* Work to complete: Copy every line of the entries below word for word, leaving the pictures out of your answer.

* Exercise inputs:
BEGIN

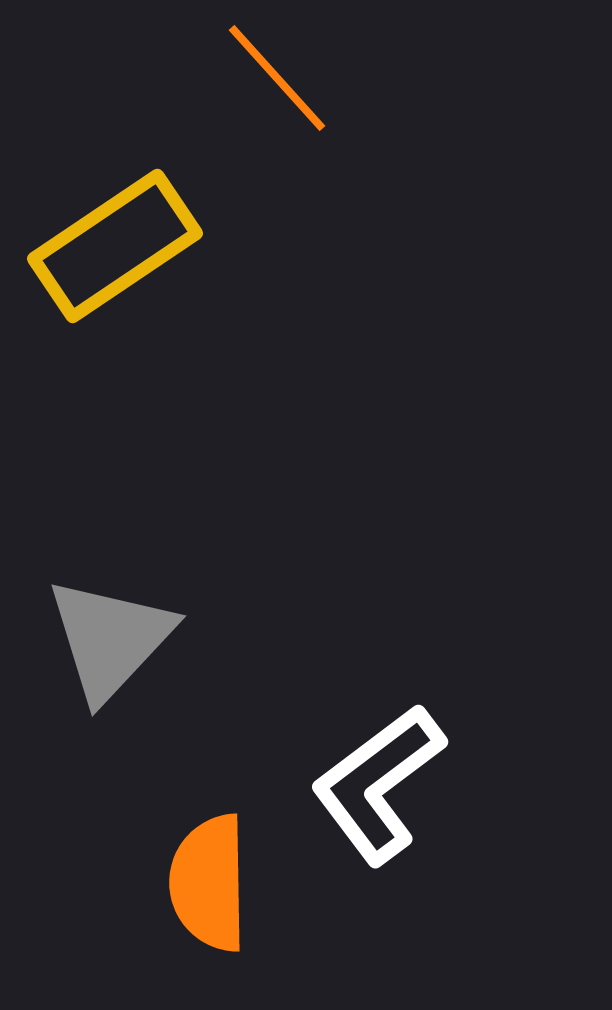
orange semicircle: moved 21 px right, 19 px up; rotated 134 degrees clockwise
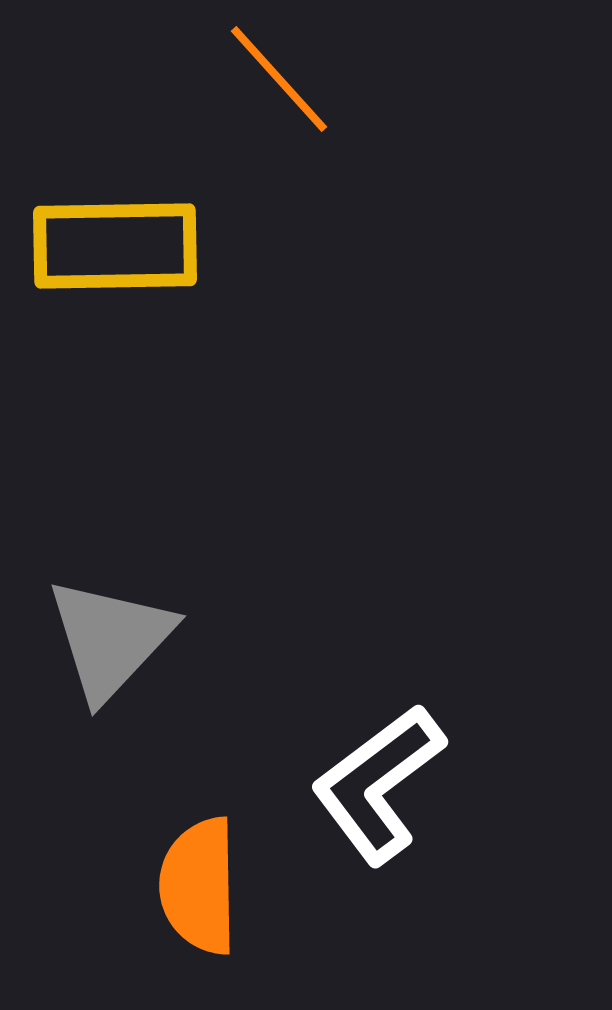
orange line: moved 2 px right, 1 px down
yellow rectangle: rotated 33 degrees clockwise
orange semicircle: moved 10 px left, 3 px down
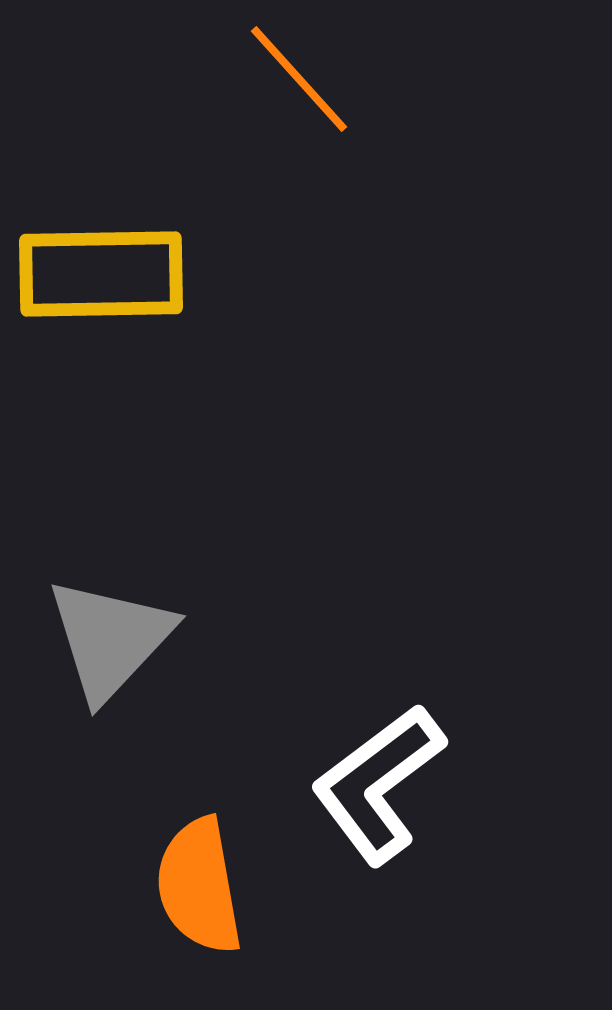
orange line: moved 20 px right
yellow rectangle: moved 14 px left, 28 px down
orange semicircle: rotated 9 degrees counterclockwise
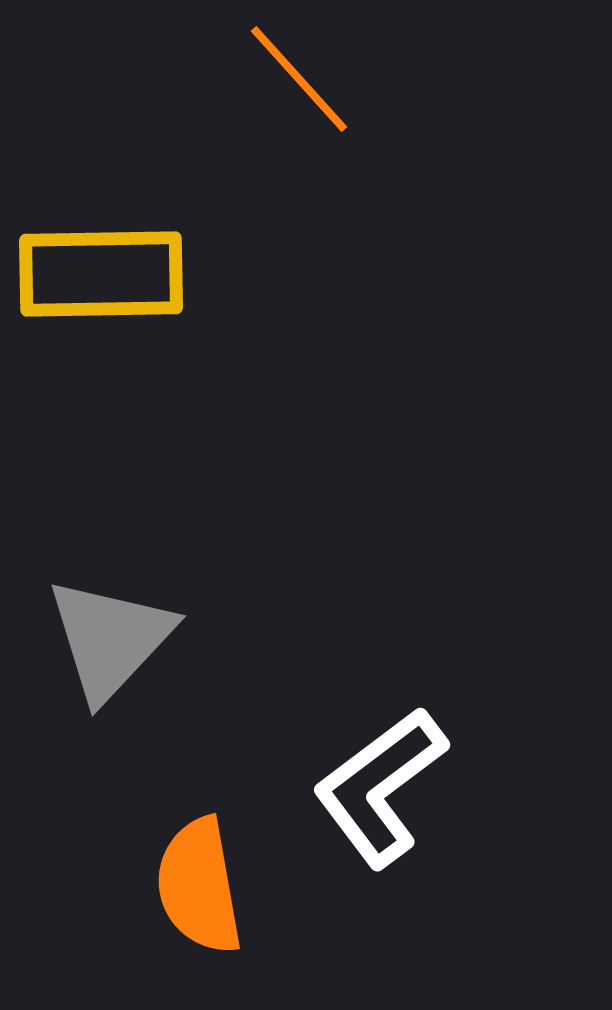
white L-shape: moved 2 px right, 3 px down
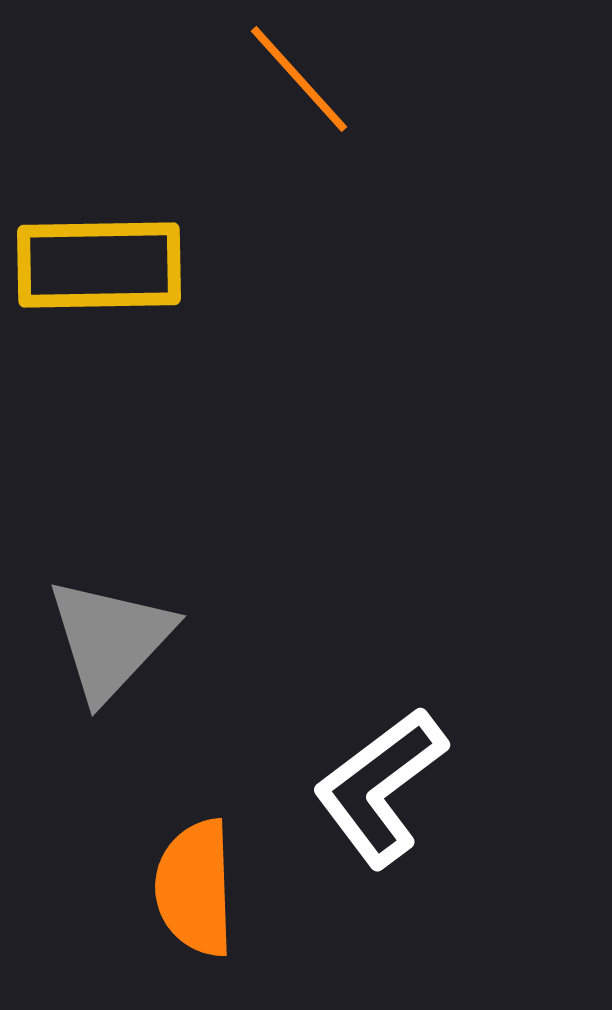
yellow rectangle: moved 2 px left, 9 px up
orange semicircle: moved 4 px left, 2 px down; rotated 8 degrees clockwise
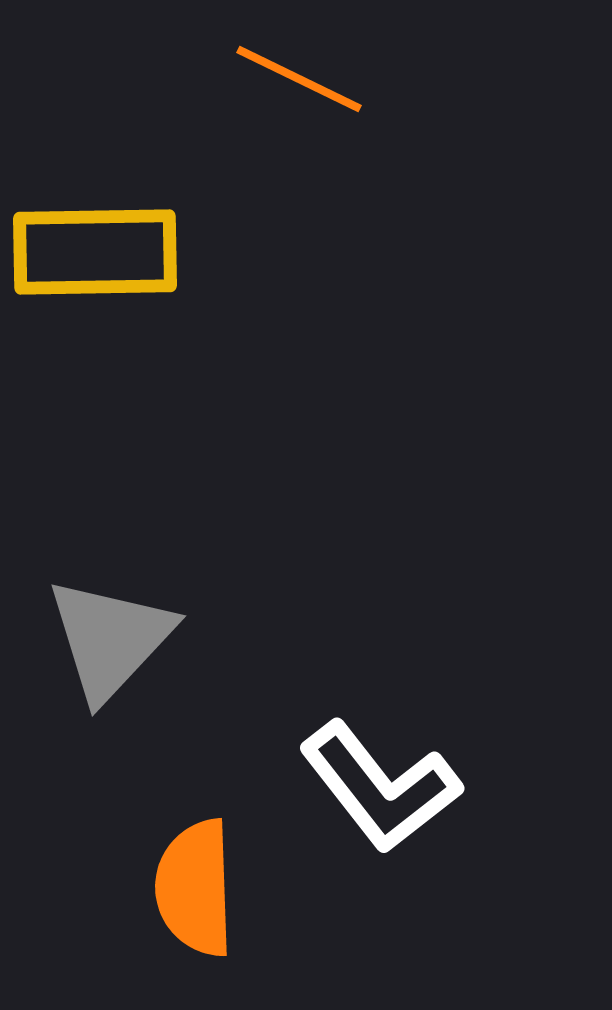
orange line: rotated 22 degrees counterclockwise
yellow rectangle: moved 4 px left, 13 px up
white L-shape: rotated 91 degrees counterclockwise
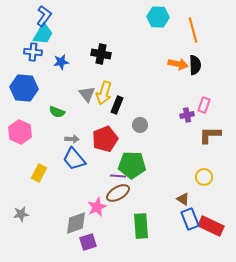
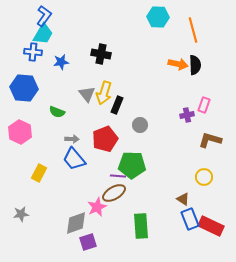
brown L-shape: moved 5 px down; rotated 15 degrees clockwise
brown ellipse: moved 4 px left
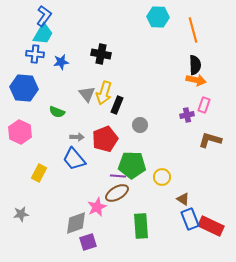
blue cross: moved 2 px right, 2 px down
orange arrow: moved 18 px right, 16 px down
gray arrow: moved 5 px right, 2 px up
yellow circle: moved 42 px left
brown ellipse: moved 3 px right
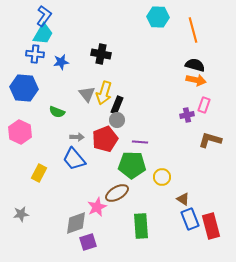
black semicircle: rotated 72 degrees counterclockwise
gray circle: moved 23 px left, 5 px up
purple line: moved 22 px right, 34 px up
red rectangle: rotated 50 degrees clockwise
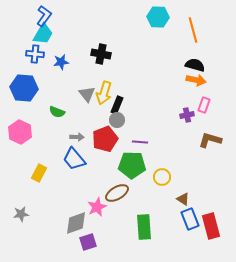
green rectangle: moved 3 px right, 1 px down
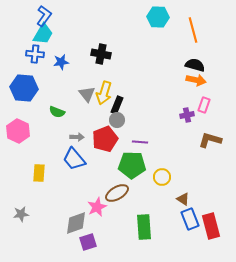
pink hexagon: moved 2 px left, 1 px up
yellow rectangle: rotated 24 degrees counterclockwise
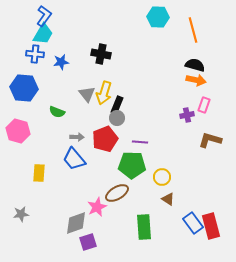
gray circle: moved 2 px up
pink hexagon: rotated 10 degrees counterclockwise
brown triangle: moved 15 px left
blue rectangle: moved 3 px right, 4 px down; rotated 15 degrees counterclockwise
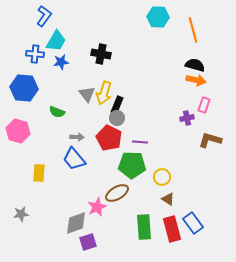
cyan trapezoid: moved 13 px right, 7 px down
purple cross: moved 3 px down
red pentagon: moved 4 px right, 1 px up; rotated 25 degrees counterclockwise
red rectangle: moved 39 px left, 3 px down
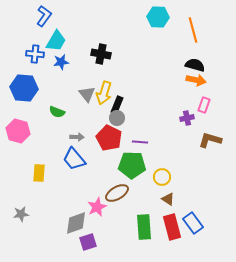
red rectangle: moved 2 px up
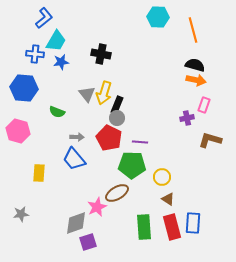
blue L-shape: moved 2 px down; rotated 15 degrees clockwise
blue rectangle: rotated 40 degrees clockwise
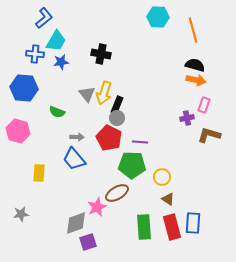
brown L-shape: moved 1 px left, 5 px up
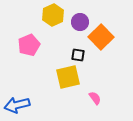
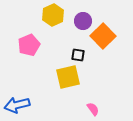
purple circle: moved 3 px right, 1 px up
orange square: moved 2 px right, 1 px up
pink semicircle: moved 2 px left, 11 px down
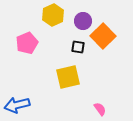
pink pentagon: moved 2 px left, 2 px up
black square: moved 8 px up
pink semicircle: moved 7 px right
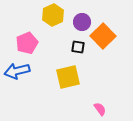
purple circle: moved 1 px left, 1 px down
blue arrow: moved 34 px up
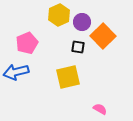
yellow hexagon: moved 6 px right
blue arrow: moved 1 px left, 1 px down
pink semicircle: rotated 24 degrees counterclockwise
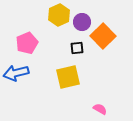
black square: moved 1 px left, 1 px down; rotated 16 degrees counterclockwise
blue arrow: moved 1 px down
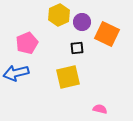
orange square: moved 4 px right, 2 px up; rotated 20 degrees counterclockwise
pink semicircle: rotated 16 degrees counterclockwise
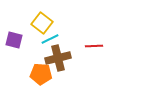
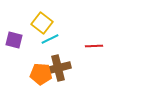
brown cross: moved 10 px down
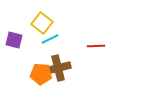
red line: moved 2 px right
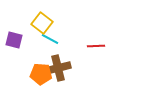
cyan line: rotated 54 degrees clockwise
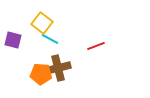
purple square: moved 1 px left
red line: rotated 18 degrees counterclockwise
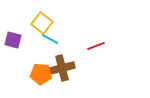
brown cross: moved 4 px right
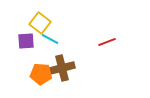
yellow square: moved 2 px left
purple square: moved 13 px right, 1 px down; rotated 18 degrees counterclockwise
red line: moved 11 px right, 4 px up
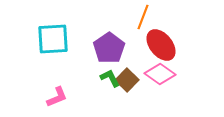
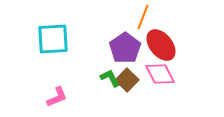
purple pentagon: moved 16 px right
pink diamond: rotated 28 degrees clockwise
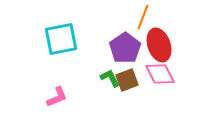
cyan square: moved 8 px right; rotated 8 degrees counterclockwise
red ellipse: moved 2 px left; rotated 20 degrees clockwise
brown square: rotated 25 degrees clockwise
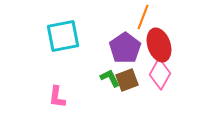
cyan square: moved 2 px right, 3 px up
pink diamond: rotated 56 degrees clockwise
pink L-shape: rotated 120 degrees clockwise
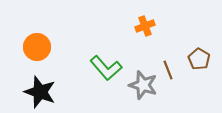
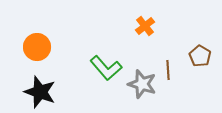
orange cross: rotated 18 degrees counterclockwise
brown pentagon: moved 1 px right, 3 px up
brown line: rotated 18 degrees clockwise
gray star: moved 1 px left, 1 px up
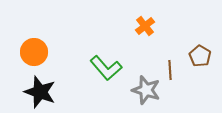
orange circle: moved 3 px left, 5 px down
brown line: moved 2 px right
gray star: moved 4 px right, 6 px down
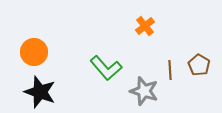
brown pentagon: moved 1 px left, 9 px down
gray star: moved 2 px left, 1 px down
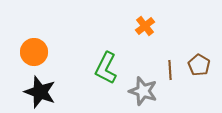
green L-shape: rotated 68 degrees clockwise
gray star: moved 1 px left
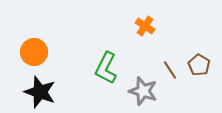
orange cross: rotated 18 degrees counterclockwise
brown line: rotated 30 degrees counterclockwise
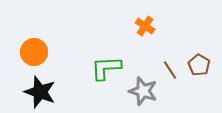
green L-shape: rotated 60 degrees clockwise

END

* Written solution:
orange semicircle: moved 21 px right, 19 px up; rotated 134 degrees clockwise
orange line: moved 2 px right, 1 px down
yellow rectangle: rotated 33 degrees clockwise
orange semicircle: moved 10 px left, 3 px down
orange line: moved 20 px right
yellow rectangle: moved 14 px left, 28 px down
orange semicircle: rotated 9 degrees counterclockwise
white L-shape: moved 2 px right, 3 px down
yellow rectangle: moved 2 px left, 9 px up
orange semicircle: moved 4 px left, 2 px down; rotated 8 degrees clockwise
orange line: rotated 22 degrees counterclockwise
yellow rectangle: moved 4 px left, 13 px up
white L-shape: rotated 91 degrees counterclockwise
brown L-shape: moved 5 px down; rotated 15 degrees clockwise
brown ellipse: moved 4 px left
blue cross: moved 2 px right, 2 px down
orange arrow: moved 18 px right, 16 px down
gray arrow: moved 5 px right, 2 px up
yellow circle: moved 42 px left
brown ellipse: moved 3 px right
black semicircle: rotated 72 degrees counterclockwise
gray circle: moved 23 px left, 5 px up
purple line: moved 22 px right, 34 px up
red rectangle: rotated 50 degrees clockwise
green rectangle: moved 3 px right, 1 px down
pink hexagon: moved 2 px left, 1 px up
yellow rectangle: rotated 24 degrees counterclockwise
gray circle: moved 2 px up
pink hexagon: rotated 10 degrees counterclockwise
brown triangle: moved 15 px left
blue rectangle: moved 3 px right, 4 px down; rotated 15 degrees counterclockwise
cyan trapezoid: moved 13 px right, 7 px down
purple cross: moved 3 px down
red pentagon: moved 4 px right, 1 px up; rotated 25 degrees counterclockwise
red rectangle: moved 39 px left, 3 px down
red rectangle: moved 2 px up
blue L-shape: moved 2 px down; rotated 15 degrees clockwise
blue rectangle: rotated 40 degrees clockwise
brown L-shape: moved 1 px left, 5 px up
purple circle: moved 3 px right, 1 px up
orange square: moved 2 px right, 1 px up
pink semicircle: moved 2 px left, 11 px down
pink pentagon: moved 2 px left, 2 px up
black square: moved 8 px up
pink semicircle: moved 7 px right
purple circle: moved 1 px left, 1 px down
blue arrow: moved 34 px up
yellow hexagon: moved 6 px right
blue arrow: moved 1 px left, 1 px down
pink semicircle: rotated 24 degrees counterclockwise
black square: moved 1 px left, 1 px down; rotated 16 degrees counterclockwise
blue arrow: moved 1 px down
orange square: moved 4 px right, 2 px up; rotated 20 degrees counterclockwise
pink semicircle: rotated 16 degrees counterclockwise
brown cross: moved 10 px down
red line: moved 2 px right
cyan line: rotated 54 degrees clockwise
purple square: moved 1 px left
red line: rotated 18 degrees counterclockwise
brown cross: moved 4 px right
yellow square: moved 2 px left
purple square: moved 13 px right, 1 px down; rotated 18 degrees counterclockwise
red line: moved 11 px right, 4 px up
purple pentagon: moved 16 px right
pink diamond: rotated 28 degrees clockwise
cyan square: moved 8 px right; rotated 8 degrees counterclockwise
red ellipse: moved 2 px left; rotated 20 degrees clockwise
brown square: rotated 25 degrees clockwise
cyan square: moved 2 px right, 3 px up
pink diamond: rotated 56 degrees clockwise
pink L-shape: rotated 120 degrees clockwise
orange cross: rotated 18 degrees counterclockwise
brown pentagon: moved 1 px right, 3 px up
brown line: rotated 18 degrees clockwise
gray star: moved 1 px left, 1 px up
orange circle: moved 3 px left, 5 px down
brown line: moved 2 px right
gray star: moved 4 px right, 6 px down
brown pentagon: moved 1 px left, 9 px down
gray star: moved 2 px left, 1 px down
green L-shape: rotated 68 degrees clockwise
gray star: moved 1 px left
orange cross: rotated 18 degrees counterclockwise
brown line: rotated 30 degrees counterclockwise
green L-shape: rotated 60 degrees clockwise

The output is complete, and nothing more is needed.